■ Exercise input

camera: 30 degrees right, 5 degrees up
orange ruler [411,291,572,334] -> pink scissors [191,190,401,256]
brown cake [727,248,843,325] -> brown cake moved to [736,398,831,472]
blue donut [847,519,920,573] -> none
...
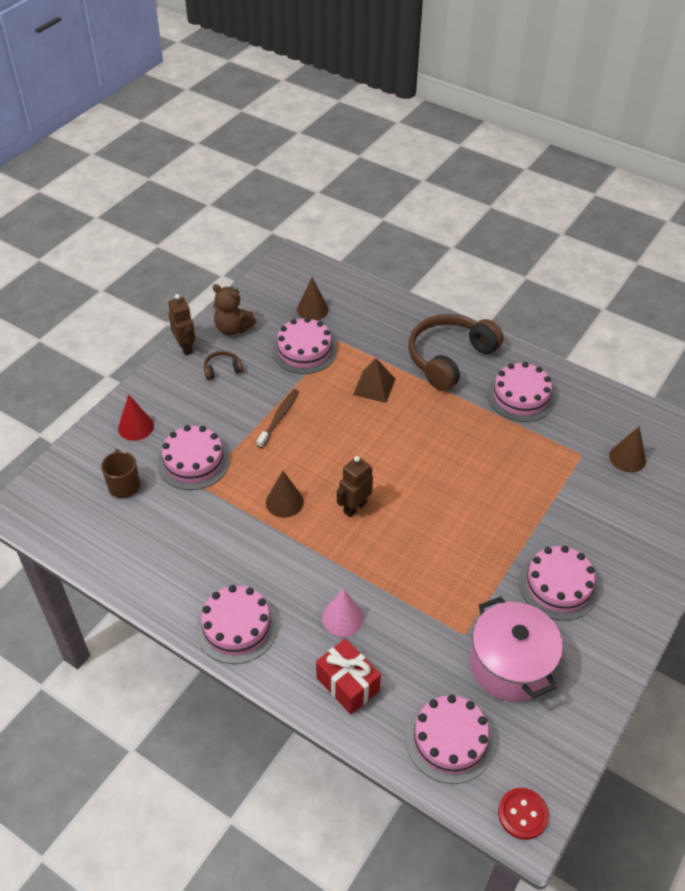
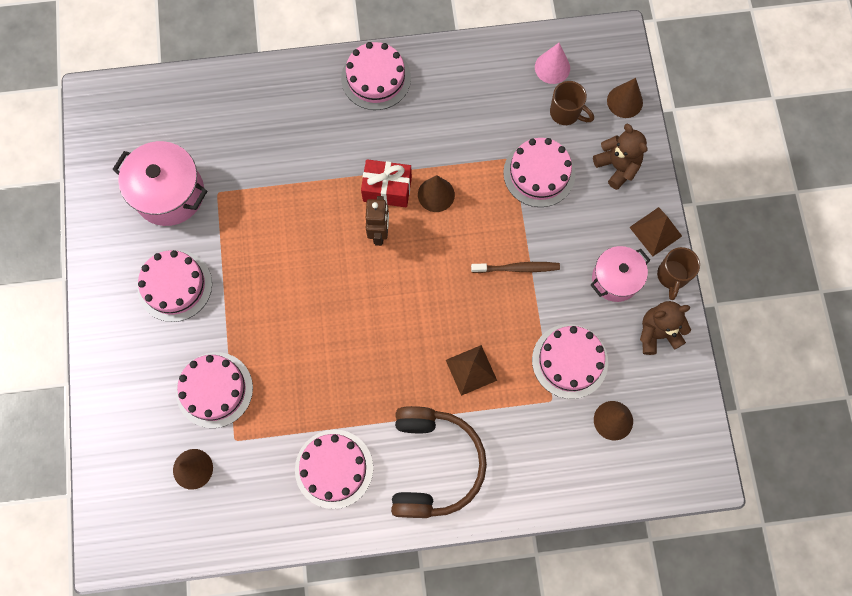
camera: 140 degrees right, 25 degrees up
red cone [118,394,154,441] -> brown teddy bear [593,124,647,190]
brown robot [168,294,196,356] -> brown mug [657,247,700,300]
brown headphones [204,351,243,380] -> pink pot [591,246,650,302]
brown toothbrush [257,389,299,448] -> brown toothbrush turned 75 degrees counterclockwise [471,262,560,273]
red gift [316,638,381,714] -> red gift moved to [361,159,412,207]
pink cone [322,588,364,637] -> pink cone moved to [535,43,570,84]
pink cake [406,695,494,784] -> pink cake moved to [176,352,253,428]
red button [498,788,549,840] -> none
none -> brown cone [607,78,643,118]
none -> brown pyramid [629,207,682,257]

■ Exercise prompt
Within the records, on how many lines does the word "none" appear? Provide the number alone.

■ Answer section
4